:: Task instructions ::
Once the line containing "gray arrow: (73, 189)" is found, copy that line and all remaining lines of the records exactly, including the last one, and add nothing.

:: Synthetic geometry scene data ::
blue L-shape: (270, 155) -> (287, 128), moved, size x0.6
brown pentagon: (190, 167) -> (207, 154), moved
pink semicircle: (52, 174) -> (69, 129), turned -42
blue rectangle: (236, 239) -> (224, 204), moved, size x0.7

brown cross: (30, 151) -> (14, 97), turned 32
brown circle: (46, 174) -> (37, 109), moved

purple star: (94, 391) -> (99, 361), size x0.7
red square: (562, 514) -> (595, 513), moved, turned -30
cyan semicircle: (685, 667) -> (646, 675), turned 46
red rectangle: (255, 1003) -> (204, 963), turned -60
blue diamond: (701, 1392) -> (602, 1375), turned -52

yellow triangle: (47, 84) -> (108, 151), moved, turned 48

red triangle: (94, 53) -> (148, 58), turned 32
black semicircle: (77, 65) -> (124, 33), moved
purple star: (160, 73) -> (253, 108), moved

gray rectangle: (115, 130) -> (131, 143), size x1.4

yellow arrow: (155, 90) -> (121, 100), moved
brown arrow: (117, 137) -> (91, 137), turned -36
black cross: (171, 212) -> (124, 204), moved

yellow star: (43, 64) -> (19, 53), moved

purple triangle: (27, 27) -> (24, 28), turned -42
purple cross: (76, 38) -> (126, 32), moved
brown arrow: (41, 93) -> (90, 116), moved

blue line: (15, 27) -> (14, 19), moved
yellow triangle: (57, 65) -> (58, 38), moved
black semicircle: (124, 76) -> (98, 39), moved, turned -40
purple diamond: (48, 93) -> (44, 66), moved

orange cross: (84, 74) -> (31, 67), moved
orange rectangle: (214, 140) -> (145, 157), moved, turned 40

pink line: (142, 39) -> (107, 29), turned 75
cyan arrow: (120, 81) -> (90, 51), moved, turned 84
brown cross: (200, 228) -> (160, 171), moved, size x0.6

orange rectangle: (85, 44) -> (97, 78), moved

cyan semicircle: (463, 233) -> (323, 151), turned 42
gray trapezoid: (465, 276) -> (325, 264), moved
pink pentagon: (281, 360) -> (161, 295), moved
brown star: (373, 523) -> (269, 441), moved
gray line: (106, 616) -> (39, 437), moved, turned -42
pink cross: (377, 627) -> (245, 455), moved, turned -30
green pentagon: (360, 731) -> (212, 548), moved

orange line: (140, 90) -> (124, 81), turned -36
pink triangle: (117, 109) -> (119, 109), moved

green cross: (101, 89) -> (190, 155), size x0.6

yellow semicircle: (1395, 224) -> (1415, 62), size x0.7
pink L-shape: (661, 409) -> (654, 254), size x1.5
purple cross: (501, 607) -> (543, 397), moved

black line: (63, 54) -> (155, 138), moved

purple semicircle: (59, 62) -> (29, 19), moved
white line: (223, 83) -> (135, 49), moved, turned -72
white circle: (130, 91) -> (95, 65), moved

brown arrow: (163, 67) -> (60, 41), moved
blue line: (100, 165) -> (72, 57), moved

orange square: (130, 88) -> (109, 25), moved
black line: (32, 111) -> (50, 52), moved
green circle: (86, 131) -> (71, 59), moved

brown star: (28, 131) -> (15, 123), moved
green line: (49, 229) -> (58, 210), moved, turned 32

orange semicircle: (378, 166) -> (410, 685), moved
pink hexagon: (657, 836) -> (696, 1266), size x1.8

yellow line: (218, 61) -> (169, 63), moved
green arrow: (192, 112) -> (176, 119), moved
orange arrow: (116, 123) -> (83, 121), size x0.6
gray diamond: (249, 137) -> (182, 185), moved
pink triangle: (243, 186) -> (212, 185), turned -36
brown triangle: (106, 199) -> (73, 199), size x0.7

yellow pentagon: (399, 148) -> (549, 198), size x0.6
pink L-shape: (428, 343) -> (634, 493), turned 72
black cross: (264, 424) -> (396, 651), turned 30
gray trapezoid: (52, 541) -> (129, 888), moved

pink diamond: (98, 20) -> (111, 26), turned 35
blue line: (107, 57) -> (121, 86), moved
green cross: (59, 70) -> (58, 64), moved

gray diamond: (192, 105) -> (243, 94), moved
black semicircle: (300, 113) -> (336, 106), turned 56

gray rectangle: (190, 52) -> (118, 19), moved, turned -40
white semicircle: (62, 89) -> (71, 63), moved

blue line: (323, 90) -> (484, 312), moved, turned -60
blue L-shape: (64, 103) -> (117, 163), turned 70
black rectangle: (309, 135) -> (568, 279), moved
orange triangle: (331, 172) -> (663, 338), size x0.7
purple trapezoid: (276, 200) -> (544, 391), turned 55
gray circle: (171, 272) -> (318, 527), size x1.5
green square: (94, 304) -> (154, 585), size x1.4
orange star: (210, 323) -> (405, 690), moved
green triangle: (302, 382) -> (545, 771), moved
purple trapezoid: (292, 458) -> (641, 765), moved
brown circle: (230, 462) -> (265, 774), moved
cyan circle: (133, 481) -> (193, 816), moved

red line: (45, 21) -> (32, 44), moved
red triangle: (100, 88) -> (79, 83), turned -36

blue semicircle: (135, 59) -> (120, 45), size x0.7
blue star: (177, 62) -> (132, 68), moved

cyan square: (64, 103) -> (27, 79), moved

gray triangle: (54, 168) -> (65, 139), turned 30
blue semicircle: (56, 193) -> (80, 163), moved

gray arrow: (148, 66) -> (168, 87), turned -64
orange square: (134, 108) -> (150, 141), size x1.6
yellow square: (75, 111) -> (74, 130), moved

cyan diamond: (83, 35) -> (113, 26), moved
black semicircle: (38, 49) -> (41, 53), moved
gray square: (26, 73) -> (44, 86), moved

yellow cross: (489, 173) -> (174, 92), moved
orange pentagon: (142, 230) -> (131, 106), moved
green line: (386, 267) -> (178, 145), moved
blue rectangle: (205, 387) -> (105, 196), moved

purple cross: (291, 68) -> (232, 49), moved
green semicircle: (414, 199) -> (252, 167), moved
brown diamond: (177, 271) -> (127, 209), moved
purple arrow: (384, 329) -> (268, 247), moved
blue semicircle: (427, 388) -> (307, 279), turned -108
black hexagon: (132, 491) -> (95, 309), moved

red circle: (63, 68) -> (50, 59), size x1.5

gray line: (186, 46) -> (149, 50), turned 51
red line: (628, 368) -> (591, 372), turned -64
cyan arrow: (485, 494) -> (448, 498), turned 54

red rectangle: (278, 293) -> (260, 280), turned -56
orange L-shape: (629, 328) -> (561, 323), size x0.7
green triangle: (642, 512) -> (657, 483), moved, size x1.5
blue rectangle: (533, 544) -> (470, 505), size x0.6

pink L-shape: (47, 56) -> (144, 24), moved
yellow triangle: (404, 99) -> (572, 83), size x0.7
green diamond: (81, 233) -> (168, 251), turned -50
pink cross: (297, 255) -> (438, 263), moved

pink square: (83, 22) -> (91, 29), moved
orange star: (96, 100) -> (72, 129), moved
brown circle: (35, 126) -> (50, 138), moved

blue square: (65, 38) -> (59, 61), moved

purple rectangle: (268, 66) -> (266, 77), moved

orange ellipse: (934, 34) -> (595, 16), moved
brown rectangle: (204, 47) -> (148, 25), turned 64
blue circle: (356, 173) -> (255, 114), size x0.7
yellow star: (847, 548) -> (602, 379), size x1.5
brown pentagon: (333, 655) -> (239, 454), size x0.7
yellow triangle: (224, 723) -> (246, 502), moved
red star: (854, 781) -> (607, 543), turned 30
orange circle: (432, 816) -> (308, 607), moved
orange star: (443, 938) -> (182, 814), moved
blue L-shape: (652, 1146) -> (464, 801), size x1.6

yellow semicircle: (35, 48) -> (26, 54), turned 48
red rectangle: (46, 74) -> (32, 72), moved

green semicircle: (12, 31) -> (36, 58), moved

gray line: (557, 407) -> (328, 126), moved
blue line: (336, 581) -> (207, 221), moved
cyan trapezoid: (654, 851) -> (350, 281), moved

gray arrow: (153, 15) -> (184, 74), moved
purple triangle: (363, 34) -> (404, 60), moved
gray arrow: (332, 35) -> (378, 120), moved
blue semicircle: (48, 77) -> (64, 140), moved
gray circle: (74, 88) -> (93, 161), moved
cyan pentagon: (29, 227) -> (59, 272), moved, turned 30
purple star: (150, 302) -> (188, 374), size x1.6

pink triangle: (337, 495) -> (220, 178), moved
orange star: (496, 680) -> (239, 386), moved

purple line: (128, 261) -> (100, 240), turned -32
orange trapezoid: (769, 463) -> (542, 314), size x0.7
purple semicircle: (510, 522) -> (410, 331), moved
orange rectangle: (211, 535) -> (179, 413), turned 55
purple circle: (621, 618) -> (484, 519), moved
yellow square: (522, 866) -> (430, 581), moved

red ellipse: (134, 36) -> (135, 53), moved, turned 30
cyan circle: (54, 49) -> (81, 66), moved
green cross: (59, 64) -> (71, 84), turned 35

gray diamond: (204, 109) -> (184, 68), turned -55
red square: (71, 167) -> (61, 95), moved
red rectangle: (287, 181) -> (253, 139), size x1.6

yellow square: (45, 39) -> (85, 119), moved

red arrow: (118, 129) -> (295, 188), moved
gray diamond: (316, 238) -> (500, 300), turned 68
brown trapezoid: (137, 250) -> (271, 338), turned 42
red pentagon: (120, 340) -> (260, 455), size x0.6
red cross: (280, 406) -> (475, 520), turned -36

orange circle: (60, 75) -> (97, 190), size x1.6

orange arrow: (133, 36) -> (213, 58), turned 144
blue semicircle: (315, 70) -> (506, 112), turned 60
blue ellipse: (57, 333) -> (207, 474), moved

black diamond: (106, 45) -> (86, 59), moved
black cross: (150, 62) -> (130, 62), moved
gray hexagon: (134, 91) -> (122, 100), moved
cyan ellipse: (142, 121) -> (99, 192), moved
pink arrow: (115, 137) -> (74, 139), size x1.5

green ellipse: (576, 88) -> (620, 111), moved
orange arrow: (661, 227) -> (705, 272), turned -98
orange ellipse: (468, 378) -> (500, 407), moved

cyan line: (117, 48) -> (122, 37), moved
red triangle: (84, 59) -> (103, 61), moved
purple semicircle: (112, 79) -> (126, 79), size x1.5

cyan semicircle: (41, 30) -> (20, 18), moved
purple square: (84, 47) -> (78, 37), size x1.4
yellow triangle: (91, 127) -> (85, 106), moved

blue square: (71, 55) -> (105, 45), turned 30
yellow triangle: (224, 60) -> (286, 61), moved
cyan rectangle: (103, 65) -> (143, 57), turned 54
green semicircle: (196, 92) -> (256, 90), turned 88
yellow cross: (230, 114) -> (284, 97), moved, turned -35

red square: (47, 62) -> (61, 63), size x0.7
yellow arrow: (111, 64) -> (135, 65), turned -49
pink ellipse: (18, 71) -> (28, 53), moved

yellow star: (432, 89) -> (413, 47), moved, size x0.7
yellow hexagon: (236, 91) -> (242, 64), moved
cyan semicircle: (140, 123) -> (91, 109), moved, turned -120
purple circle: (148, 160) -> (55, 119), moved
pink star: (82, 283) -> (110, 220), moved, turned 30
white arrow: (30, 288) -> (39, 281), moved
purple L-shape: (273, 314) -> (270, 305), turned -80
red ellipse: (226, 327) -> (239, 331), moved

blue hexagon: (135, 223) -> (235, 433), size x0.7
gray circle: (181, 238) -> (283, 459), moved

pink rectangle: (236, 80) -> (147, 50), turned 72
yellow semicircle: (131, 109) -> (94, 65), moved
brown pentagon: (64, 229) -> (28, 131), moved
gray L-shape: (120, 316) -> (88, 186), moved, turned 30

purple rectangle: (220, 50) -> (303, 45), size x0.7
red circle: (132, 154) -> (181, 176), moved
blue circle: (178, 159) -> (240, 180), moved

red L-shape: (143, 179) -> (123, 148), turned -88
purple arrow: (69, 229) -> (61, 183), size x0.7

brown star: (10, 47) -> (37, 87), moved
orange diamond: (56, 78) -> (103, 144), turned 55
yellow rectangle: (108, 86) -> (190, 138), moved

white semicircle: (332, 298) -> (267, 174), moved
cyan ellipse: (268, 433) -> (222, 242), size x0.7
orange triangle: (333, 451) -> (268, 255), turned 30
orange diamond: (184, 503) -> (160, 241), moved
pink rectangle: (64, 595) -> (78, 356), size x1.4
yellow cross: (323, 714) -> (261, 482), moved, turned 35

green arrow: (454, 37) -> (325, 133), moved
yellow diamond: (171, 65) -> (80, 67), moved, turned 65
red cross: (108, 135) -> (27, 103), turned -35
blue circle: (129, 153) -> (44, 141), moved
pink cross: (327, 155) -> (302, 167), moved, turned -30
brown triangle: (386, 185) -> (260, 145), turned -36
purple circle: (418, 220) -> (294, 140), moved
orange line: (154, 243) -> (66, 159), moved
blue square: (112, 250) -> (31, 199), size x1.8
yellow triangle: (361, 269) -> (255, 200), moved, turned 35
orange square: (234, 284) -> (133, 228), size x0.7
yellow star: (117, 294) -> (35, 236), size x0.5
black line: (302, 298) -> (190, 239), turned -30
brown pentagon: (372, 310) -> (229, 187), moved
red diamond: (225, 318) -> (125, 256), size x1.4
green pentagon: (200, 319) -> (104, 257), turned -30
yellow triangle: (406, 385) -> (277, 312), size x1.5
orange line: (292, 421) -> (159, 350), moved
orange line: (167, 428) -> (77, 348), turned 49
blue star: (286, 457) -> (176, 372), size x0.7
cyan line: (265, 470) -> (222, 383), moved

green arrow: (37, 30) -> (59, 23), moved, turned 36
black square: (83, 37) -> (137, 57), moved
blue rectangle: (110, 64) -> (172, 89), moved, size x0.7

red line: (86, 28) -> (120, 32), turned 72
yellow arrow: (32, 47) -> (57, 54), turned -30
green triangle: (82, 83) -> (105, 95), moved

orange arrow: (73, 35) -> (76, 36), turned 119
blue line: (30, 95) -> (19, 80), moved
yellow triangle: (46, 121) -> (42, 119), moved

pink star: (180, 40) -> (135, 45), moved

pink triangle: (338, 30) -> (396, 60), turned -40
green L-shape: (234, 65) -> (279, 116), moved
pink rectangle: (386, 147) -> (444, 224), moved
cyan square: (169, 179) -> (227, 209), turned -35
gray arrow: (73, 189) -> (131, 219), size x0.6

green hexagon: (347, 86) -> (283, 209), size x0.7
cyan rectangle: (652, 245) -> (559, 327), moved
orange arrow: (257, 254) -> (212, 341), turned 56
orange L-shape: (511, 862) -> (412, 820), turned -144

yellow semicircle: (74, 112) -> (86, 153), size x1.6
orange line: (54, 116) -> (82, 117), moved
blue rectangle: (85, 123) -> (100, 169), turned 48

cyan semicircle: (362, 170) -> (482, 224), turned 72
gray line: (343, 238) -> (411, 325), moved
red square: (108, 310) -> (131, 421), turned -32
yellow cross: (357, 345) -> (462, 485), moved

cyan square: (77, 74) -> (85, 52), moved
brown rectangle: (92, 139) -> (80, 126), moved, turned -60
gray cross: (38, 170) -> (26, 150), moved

:: Exercise response ::
gray arrow: (73, 189) -> (131, 219), size x0.6

green hexagon: (347, 86) -> (283, 209), size x0.7
cyan rectangle: (652, 245) -> (559, 327), moved
orange arrow: (257, 254) -> (212, 341), turned 56
orange L-shape: (511, 862) -> (412, 820), turned -144

yellow semicircle: (74, 112) -> (86, 153), size x1.6
orange line: (54, 116) -> (82, 117), moved
blue rectangle: (85, 123) -> (100, 169), turned 48

cyan semicircle: (362, 170) -> (482, 224), turned 72
gray line: (343, 238) -> (411, 325), moved
red square: (108, 310) -> (131, 421), turned -32
yellow cross: (357, 345) -> (462, 485), moved

cyan square: (77, 74) -> (85, 52), moved
brown rectangle: (92, 139) -> (80, 126), moved, turned -60
gray cross: (38, 170) -> (26, 150), moved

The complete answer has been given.